Your goal -> Here are some records; quote them exactly, leaving out the pictures.

----- Information shown

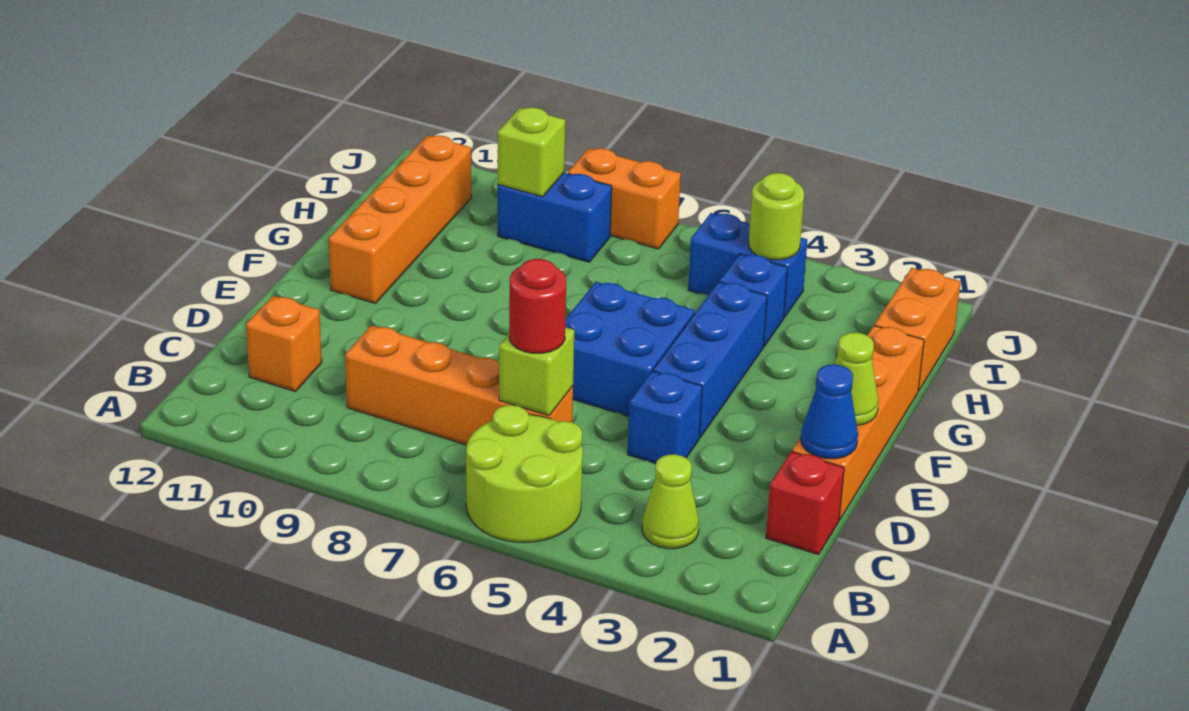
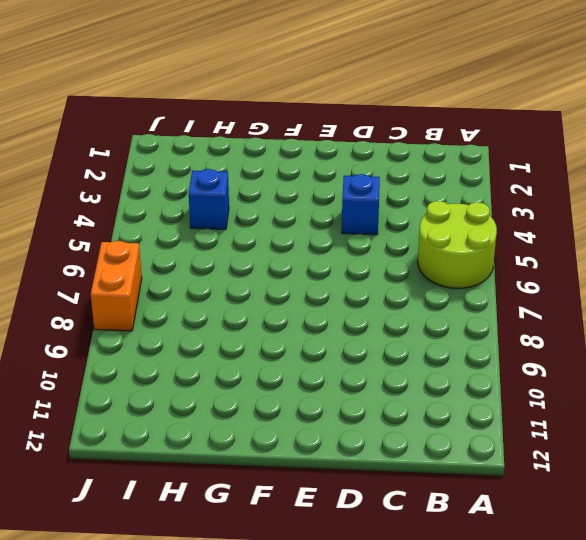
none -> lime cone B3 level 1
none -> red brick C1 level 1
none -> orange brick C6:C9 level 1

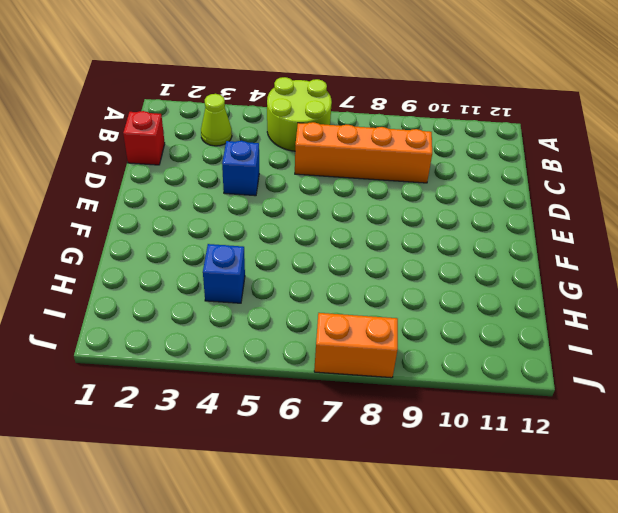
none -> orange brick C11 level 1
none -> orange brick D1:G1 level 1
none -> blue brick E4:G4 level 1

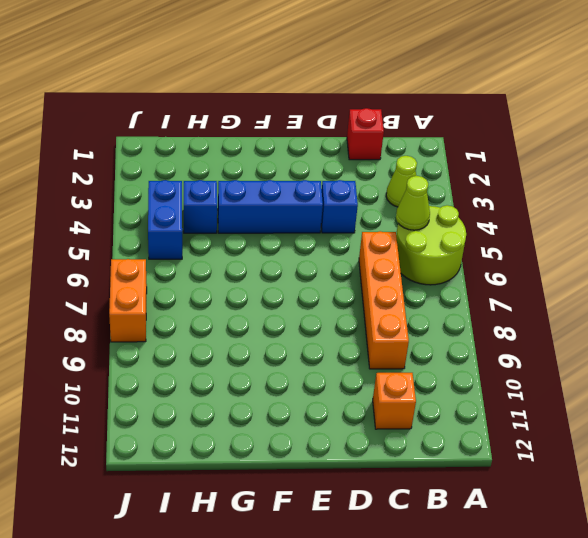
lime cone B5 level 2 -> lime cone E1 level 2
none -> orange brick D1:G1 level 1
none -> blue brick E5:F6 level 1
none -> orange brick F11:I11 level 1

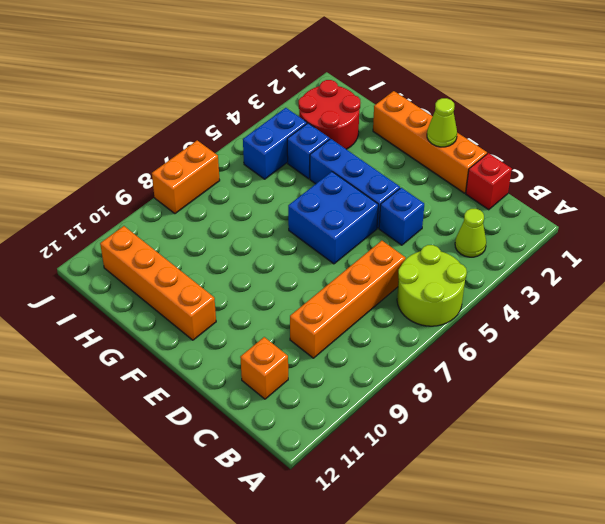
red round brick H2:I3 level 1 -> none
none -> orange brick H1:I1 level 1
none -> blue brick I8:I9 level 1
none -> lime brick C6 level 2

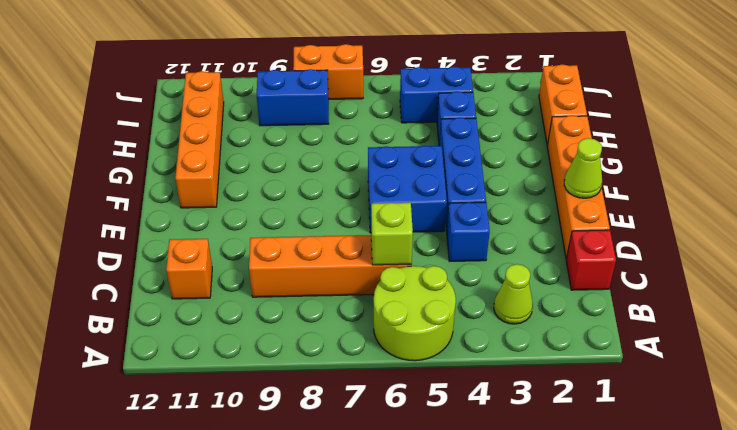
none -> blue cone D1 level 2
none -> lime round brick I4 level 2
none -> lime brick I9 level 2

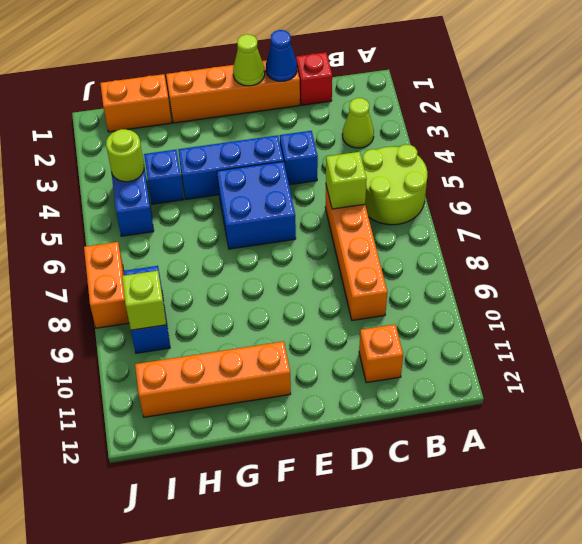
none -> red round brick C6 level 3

----------

Answer to the problem ->
none -> lime cone B3 level 1
none -> red brick C1 level 1
none -> orange brick C6:C9 level 1

none -> orange brick C11 level 1
none -> orange brick D1:G1 level 1
none -> blue brick E4:G4 level 1

lime cone B5 level 2 -> lime cone E1 level 2
none -> orange brick D1:G1 level 1
none -> blue brick E5:F6 level 1
none -> orange brick F11:I11 level 1

red round brick H2:I3 level 1 -> none
none -> orange brick H1:I1 level 1
none -> blue brick I8:I9 level 1
none -> lime brick C6 level 2

none -> blue cone D1 level 2
none -> lime round brick I4 level 2
none -> lime brick I9 level 2

none -> red round brick C6 level 3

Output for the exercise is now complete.